_Task_
In the entries that follow, how many lines contain "berry"? Answer with the number only.

_The data_
·····

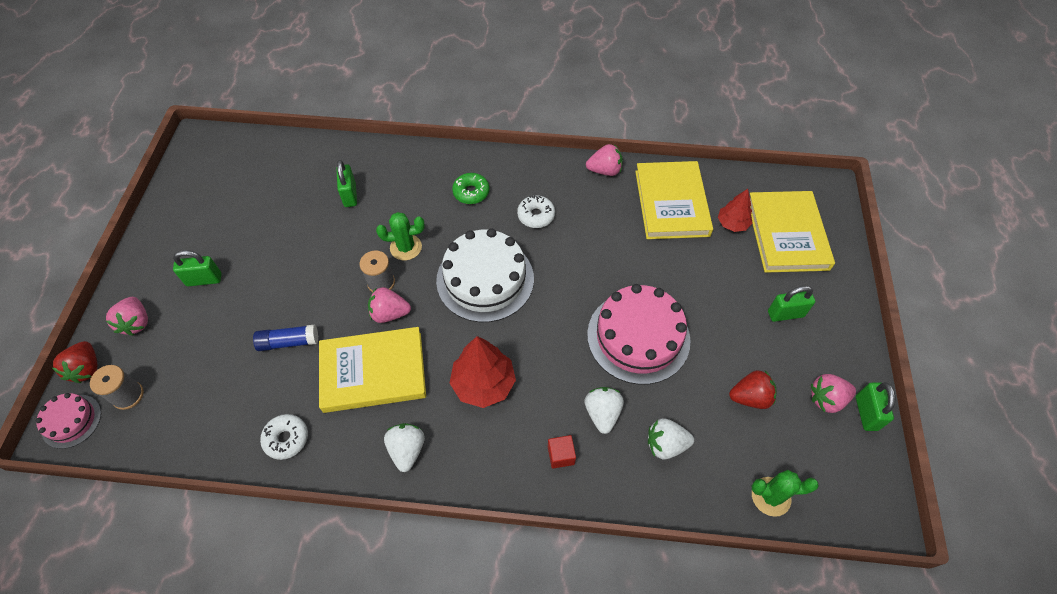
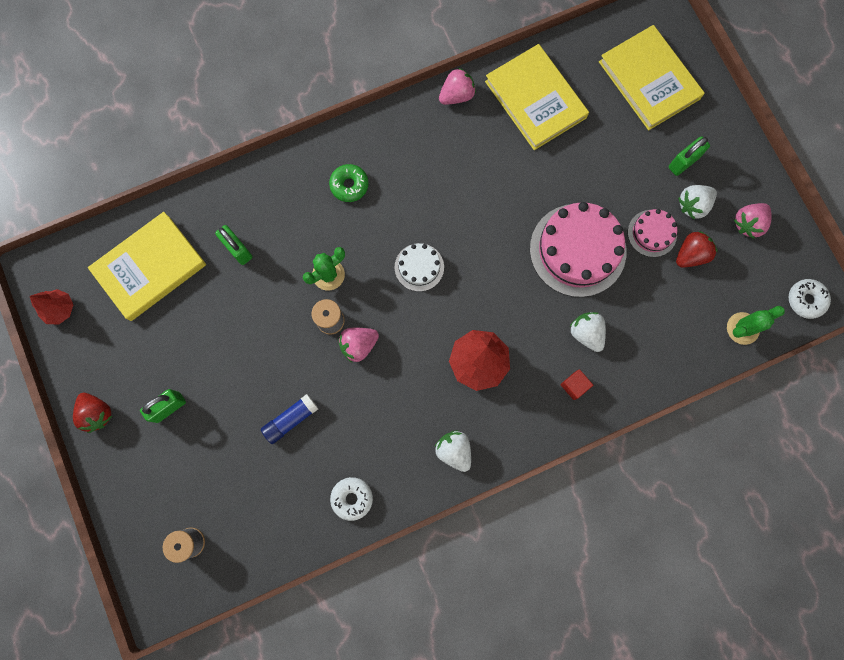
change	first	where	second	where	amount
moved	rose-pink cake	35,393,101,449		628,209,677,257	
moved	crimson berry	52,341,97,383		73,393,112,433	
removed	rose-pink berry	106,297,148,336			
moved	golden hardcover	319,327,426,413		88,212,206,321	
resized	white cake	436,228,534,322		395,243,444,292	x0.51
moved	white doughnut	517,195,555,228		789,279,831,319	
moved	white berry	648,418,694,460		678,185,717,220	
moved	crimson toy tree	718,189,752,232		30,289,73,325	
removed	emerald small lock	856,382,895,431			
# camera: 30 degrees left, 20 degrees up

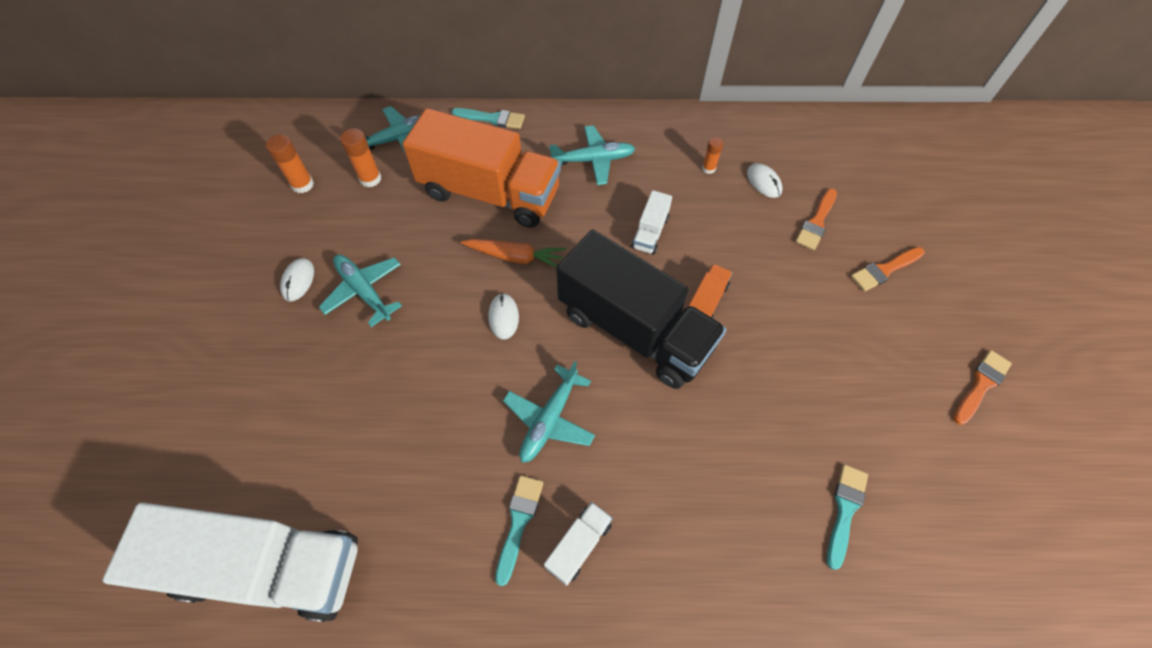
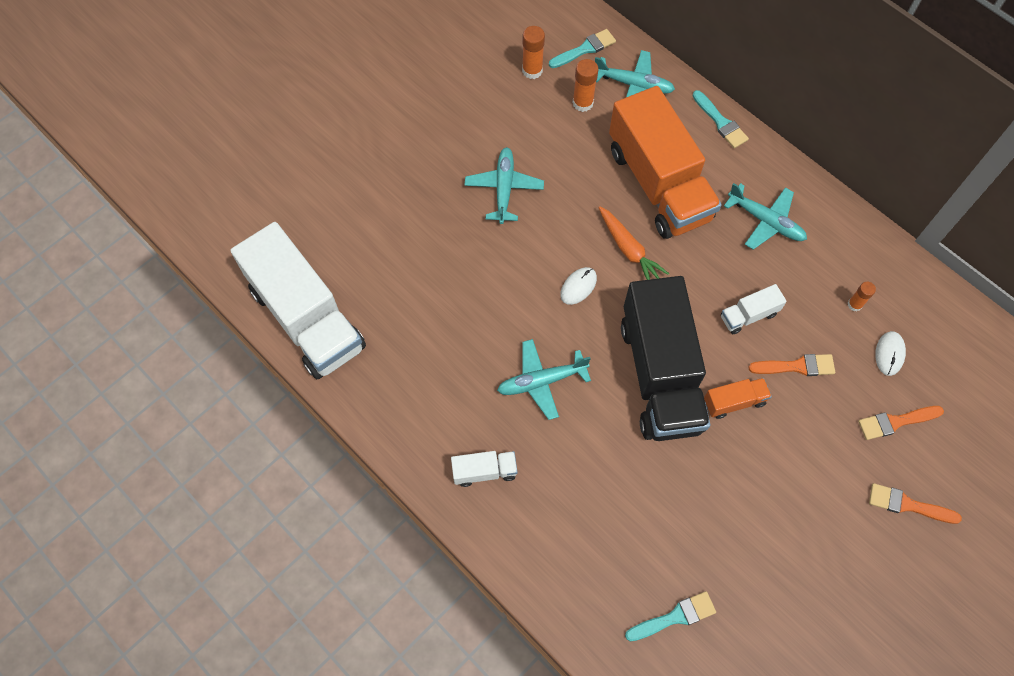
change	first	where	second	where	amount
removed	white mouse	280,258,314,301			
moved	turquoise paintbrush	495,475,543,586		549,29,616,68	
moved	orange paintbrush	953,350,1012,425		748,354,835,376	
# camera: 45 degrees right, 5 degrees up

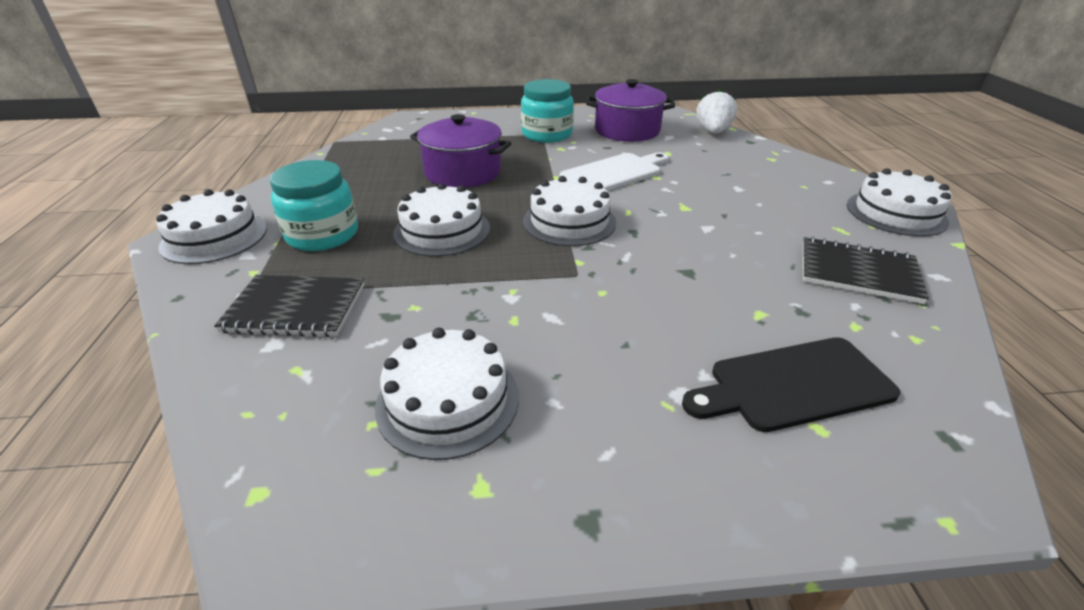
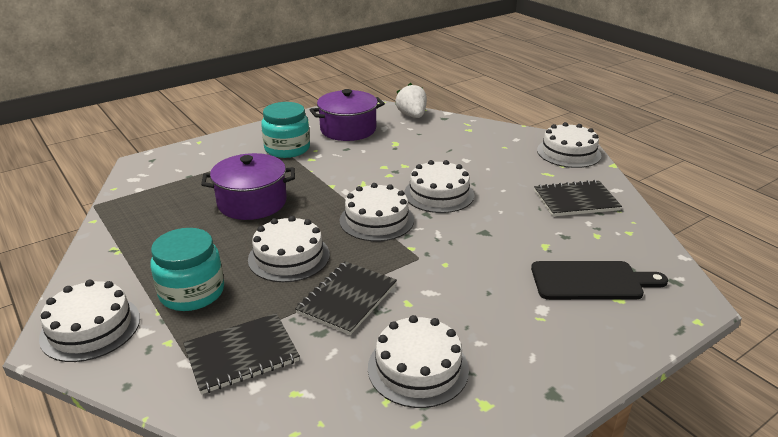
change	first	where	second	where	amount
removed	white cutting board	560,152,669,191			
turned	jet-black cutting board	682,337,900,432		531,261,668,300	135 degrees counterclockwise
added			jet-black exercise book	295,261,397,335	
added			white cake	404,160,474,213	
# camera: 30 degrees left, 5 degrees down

·····

_Solution to this task_
3